Itemized modification records:
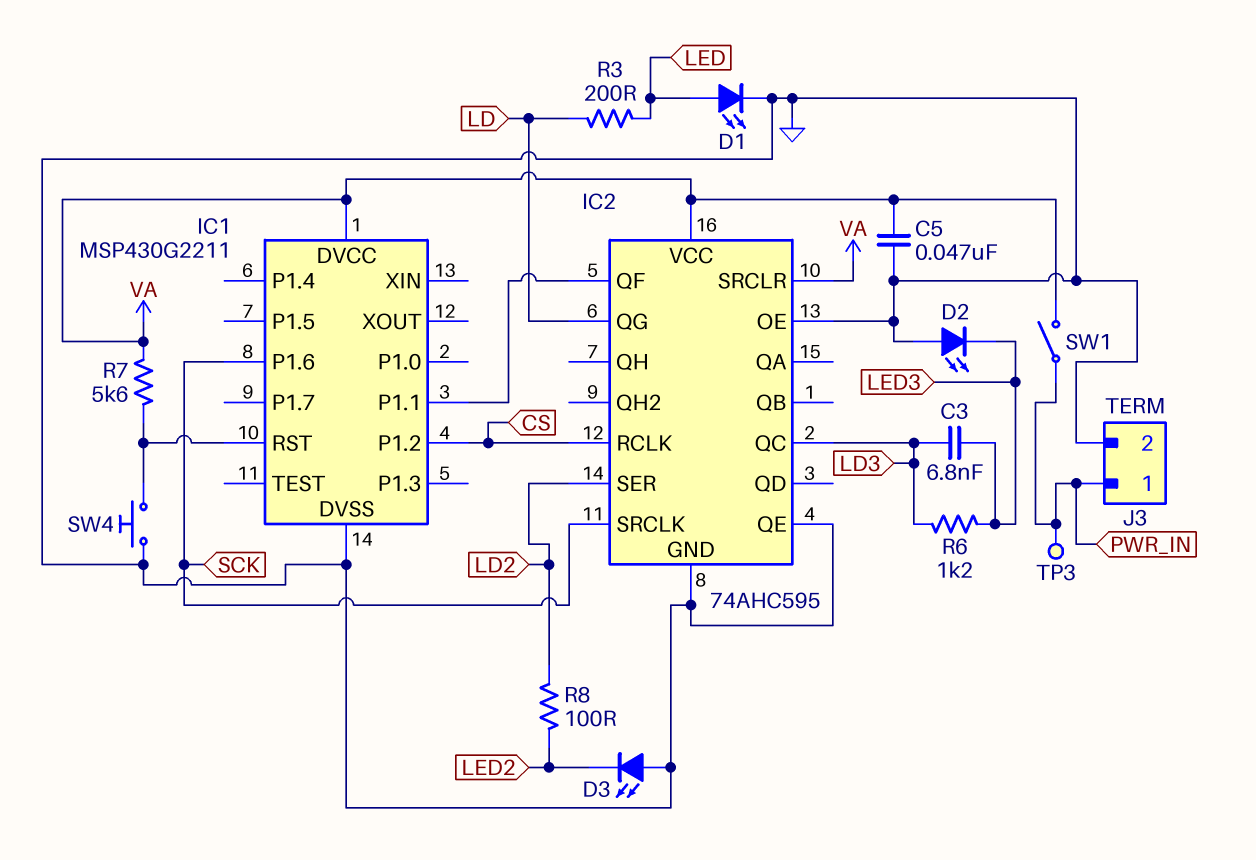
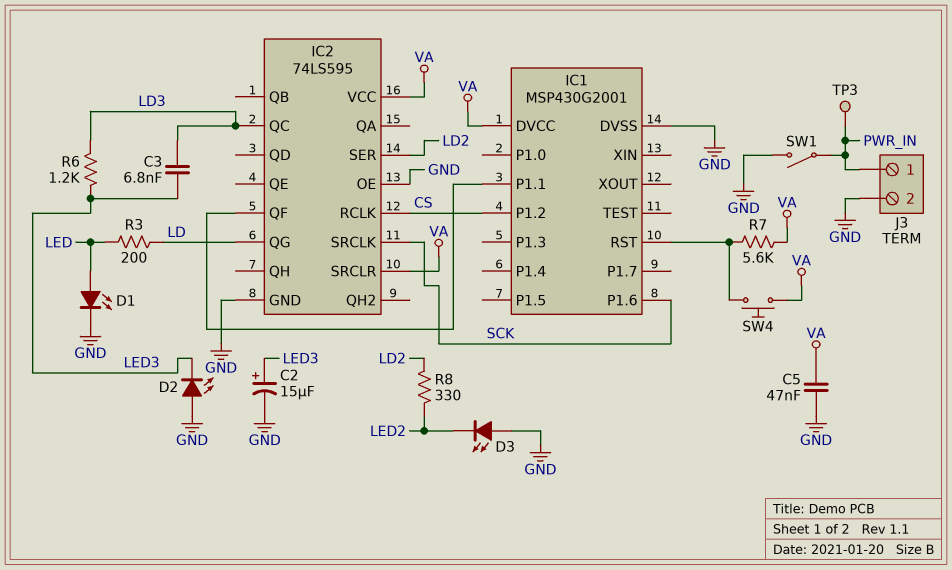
C2: none -> 15uF (plus LED3, minus GND)
IC1: MSP430G2211 -> MSP430G2001
IC2: 74AHC595 -> 74LS595
IC2 pin QE: GND -> none
R8: 100 (LD2, LED2) -> 330 (LD2, LED2)
SW1: switch (PWR_IN, VA) -> switch (GND, PWR_IN)
SW4: button (GND, IC1/RST) -> button (IC1/RST, VA)

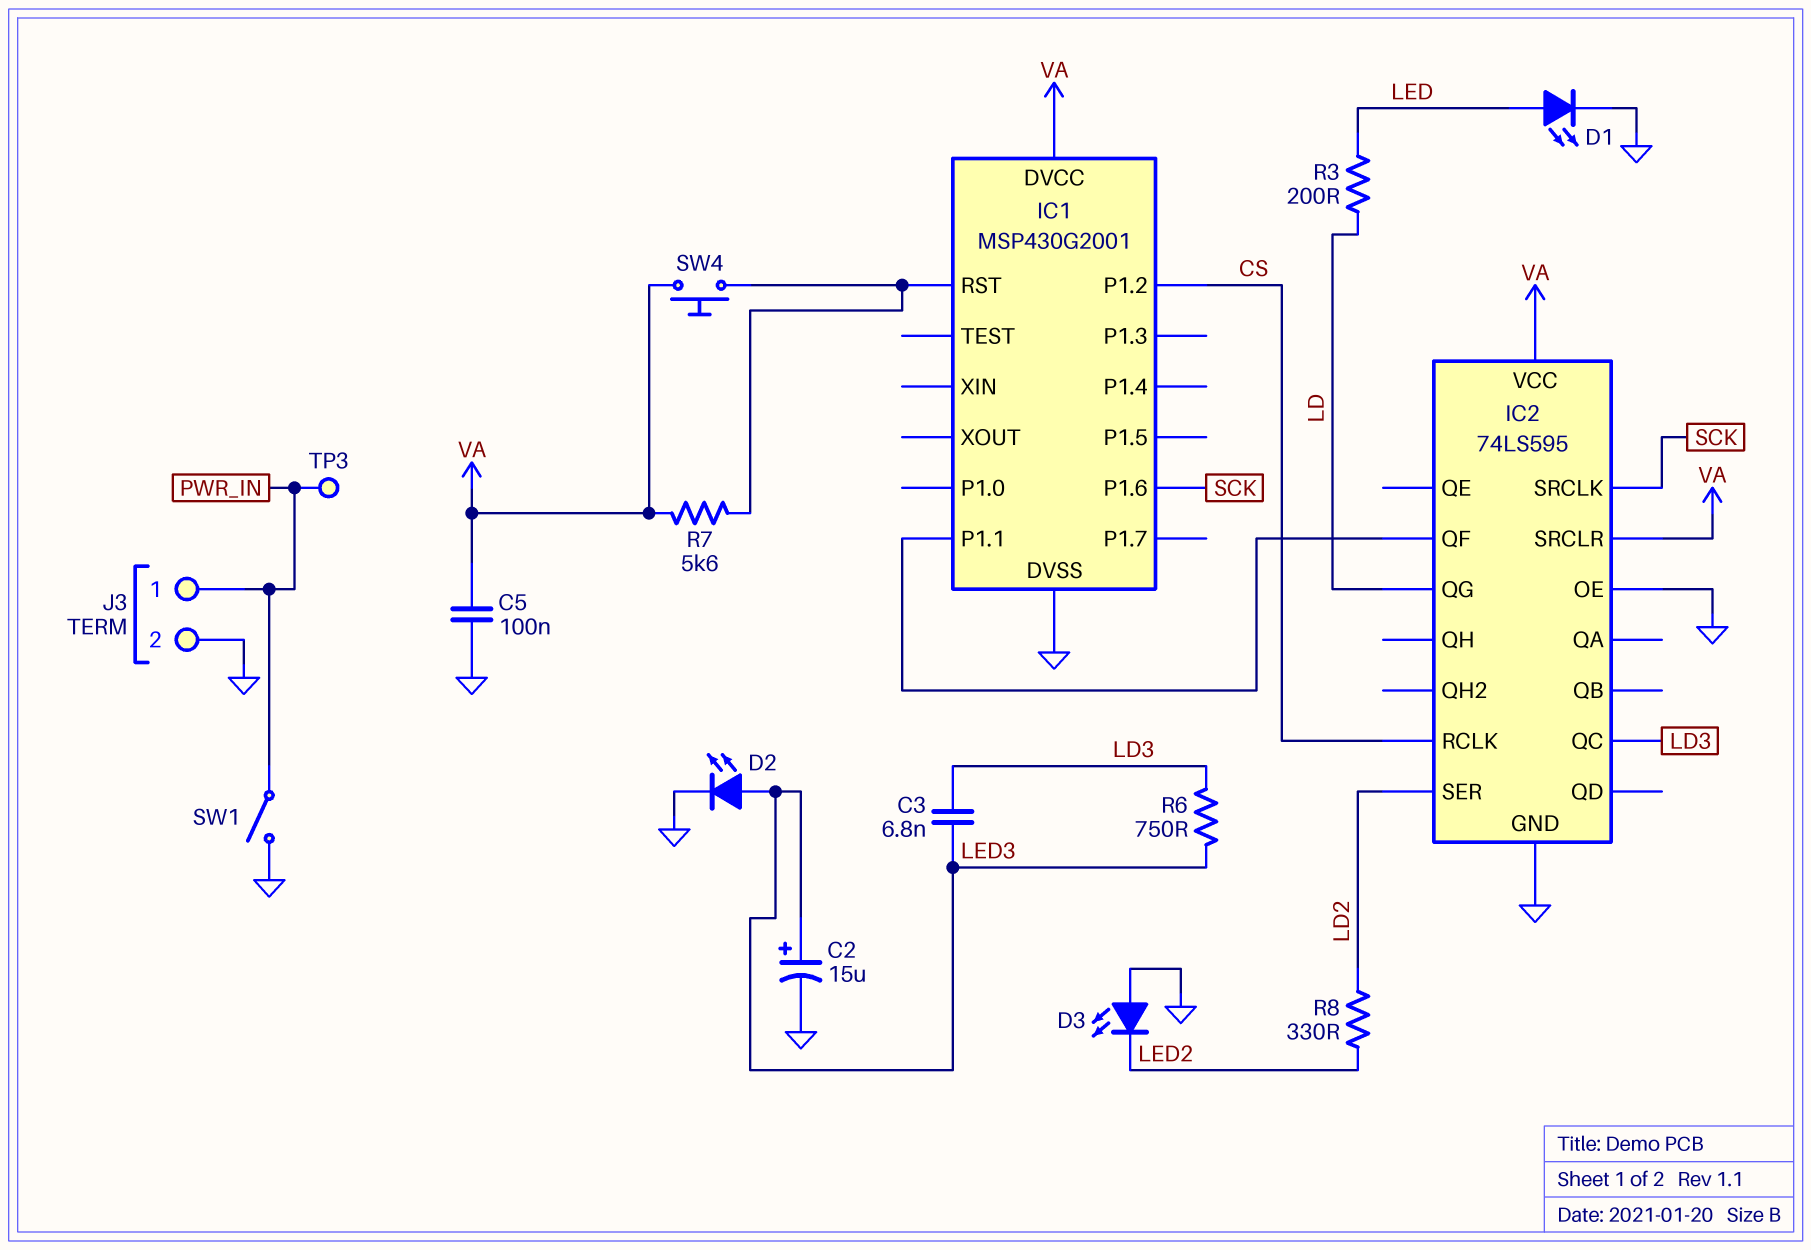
C5: 47nF (GND, VA) -> 100nF (GND, VA)
D2: LED (A GND, K LED3) -> LED (A LED3, K GND)
R6: 1.2k (LD3, LED3) -> 750 (LD3, LED3)

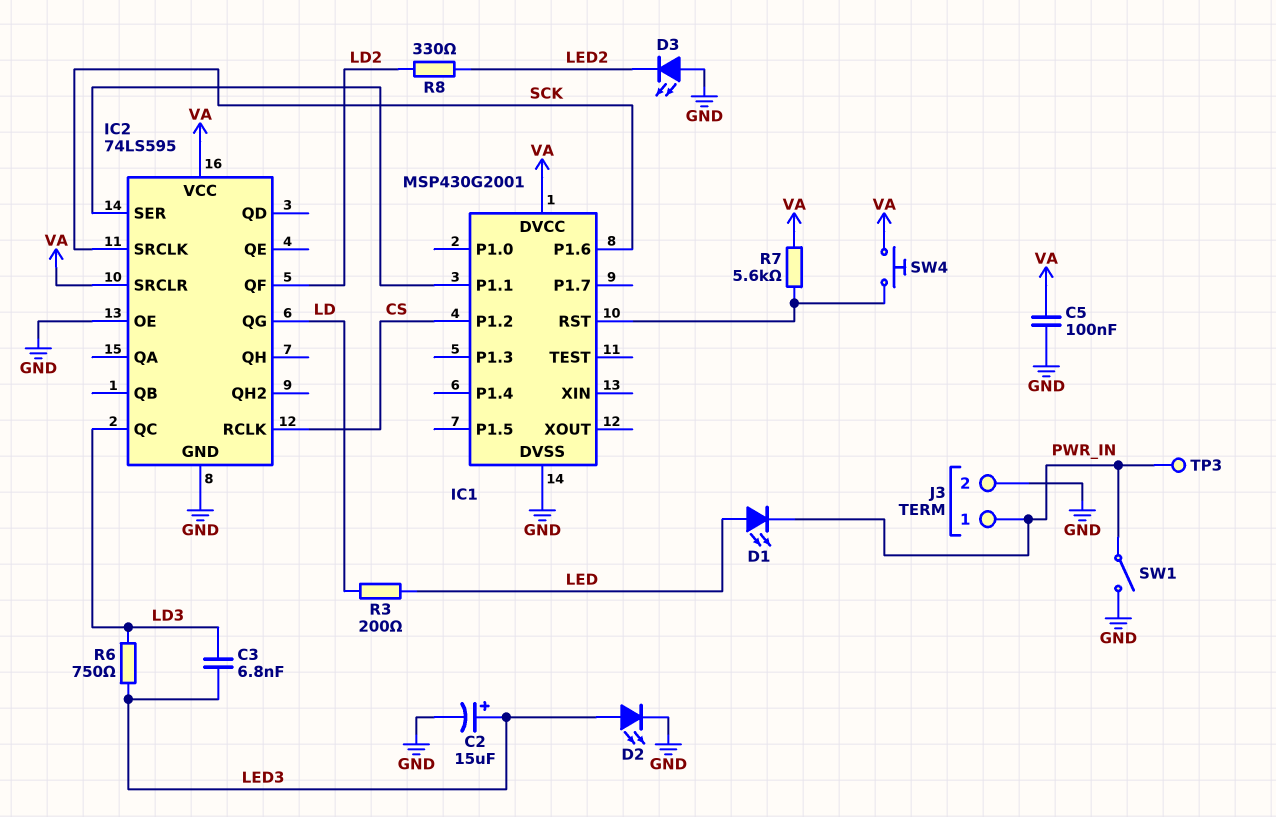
D1: LED (A LED, K GND) -> LED (A LED, K PWR_IN)
IC2 pin QF: IC1/P1.1 -> LD2
IC2 pin SER: LD2 -> IC1/P1.1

--- ABOUT THIS TASK ---
Only lines holding the word "none" belong in the answer; copy all of them from the records.

--- WRITTEN ANSWER ---
C2: none -> 15uF (plus LED3, minus GND)
IC2 pin QE: GND -> none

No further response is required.